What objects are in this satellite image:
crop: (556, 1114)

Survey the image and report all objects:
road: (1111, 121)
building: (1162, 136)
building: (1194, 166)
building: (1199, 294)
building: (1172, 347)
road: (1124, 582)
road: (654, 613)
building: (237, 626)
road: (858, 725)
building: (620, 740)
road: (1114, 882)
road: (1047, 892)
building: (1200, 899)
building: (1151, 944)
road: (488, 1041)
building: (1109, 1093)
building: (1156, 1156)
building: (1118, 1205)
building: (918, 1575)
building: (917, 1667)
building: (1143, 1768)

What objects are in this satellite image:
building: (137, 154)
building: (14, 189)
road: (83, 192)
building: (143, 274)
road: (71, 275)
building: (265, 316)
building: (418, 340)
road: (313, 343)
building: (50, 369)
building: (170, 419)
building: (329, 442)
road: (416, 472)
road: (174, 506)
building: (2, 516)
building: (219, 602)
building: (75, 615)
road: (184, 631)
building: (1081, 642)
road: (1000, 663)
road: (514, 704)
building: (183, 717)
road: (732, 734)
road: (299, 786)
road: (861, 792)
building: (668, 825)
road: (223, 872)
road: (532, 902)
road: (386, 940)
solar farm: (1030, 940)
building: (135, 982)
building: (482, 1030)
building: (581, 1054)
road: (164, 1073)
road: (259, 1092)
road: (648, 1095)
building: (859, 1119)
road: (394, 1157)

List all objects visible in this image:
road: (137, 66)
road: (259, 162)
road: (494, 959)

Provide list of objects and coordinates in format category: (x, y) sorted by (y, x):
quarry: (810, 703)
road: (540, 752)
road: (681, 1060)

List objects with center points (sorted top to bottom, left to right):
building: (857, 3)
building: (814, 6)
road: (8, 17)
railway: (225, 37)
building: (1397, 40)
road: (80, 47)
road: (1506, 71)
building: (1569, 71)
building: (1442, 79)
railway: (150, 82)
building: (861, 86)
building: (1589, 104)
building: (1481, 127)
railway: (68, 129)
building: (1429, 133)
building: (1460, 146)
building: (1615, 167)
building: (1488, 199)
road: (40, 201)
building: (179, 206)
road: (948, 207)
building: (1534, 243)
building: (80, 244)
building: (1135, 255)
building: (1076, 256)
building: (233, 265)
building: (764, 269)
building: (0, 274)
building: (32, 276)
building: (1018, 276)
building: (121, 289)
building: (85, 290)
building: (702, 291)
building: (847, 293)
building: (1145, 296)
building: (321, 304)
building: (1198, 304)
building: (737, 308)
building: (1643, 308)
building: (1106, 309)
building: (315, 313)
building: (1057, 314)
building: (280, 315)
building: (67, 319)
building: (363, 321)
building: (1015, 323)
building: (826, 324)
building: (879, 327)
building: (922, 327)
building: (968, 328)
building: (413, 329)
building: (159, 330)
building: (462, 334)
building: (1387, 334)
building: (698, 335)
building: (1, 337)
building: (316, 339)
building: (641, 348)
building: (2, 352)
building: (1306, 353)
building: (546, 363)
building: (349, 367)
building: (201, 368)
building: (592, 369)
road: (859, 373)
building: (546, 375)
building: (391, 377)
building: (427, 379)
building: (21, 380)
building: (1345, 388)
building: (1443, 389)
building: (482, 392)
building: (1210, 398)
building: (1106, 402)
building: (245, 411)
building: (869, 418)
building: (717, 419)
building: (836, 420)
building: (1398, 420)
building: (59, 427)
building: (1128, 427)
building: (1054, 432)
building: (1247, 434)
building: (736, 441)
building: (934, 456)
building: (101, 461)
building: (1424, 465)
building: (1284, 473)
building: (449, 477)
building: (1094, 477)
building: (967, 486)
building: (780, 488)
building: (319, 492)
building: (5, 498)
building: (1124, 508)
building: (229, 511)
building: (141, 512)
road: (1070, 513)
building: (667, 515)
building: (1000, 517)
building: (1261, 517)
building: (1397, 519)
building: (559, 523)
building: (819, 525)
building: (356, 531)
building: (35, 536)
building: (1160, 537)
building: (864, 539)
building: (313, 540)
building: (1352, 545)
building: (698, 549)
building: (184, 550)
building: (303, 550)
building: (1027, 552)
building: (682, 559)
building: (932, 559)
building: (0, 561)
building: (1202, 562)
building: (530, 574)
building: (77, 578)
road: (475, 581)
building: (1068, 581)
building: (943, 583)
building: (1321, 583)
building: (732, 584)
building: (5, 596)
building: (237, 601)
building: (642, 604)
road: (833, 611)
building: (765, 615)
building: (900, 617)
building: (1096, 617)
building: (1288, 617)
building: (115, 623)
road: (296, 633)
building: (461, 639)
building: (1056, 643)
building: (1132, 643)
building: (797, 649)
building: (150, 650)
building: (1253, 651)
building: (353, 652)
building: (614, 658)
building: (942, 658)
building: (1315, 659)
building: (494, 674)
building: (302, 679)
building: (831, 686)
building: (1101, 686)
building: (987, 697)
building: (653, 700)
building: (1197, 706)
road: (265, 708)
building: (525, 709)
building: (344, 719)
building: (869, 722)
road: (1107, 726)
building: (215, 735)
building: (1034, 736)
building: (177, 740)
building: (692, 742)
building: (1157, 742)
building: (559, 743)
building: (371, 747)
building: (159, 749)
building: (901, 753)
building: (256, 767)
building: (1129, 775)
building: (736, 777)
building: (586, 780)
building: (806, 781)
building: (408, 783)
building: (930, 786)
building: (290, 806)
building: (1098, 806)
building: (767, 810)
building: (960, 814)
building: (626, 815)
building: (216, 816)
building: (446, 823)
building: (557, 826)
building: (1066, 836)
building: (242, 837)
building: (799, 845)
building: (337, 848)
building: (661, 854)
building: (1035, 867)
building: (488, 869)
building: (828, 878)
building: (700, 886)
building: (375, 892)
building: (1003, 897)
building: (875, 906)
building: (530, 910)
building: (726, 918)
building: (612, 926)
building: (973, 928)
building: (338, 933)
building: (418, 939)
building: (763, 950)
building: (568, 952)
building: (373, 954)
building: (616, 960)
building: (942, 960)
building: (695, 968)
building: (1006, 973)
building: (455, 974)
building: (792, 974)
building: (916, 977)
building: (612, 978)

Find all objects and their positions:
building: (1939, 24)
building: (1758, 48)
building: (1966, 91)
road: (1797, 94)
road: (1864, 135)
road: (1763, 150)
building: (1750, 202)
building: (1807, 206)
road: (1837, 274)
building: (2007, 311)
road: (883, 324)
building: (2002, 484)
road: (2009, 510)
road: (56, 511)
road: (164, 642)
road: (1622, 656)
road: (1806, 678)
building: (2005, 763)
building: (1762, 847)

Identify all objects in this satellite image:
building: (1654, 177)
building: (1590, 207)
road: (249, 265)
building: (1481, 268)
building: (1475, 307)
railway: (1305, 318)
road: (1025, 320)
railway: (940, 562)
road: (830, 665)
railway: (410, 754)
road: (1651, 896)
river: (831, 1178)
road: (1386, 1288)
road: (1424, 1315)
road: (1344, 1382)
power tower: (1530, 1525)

==*==

Task goal: The word "railway" appears in some lines above. Return every one of those lines.

Solved problem:
railway: (225, 37)
railway: (150, 82)
railway: (68, 129)
railway: (1305, 318)
railway: (940, 562)
railway: (410, 754)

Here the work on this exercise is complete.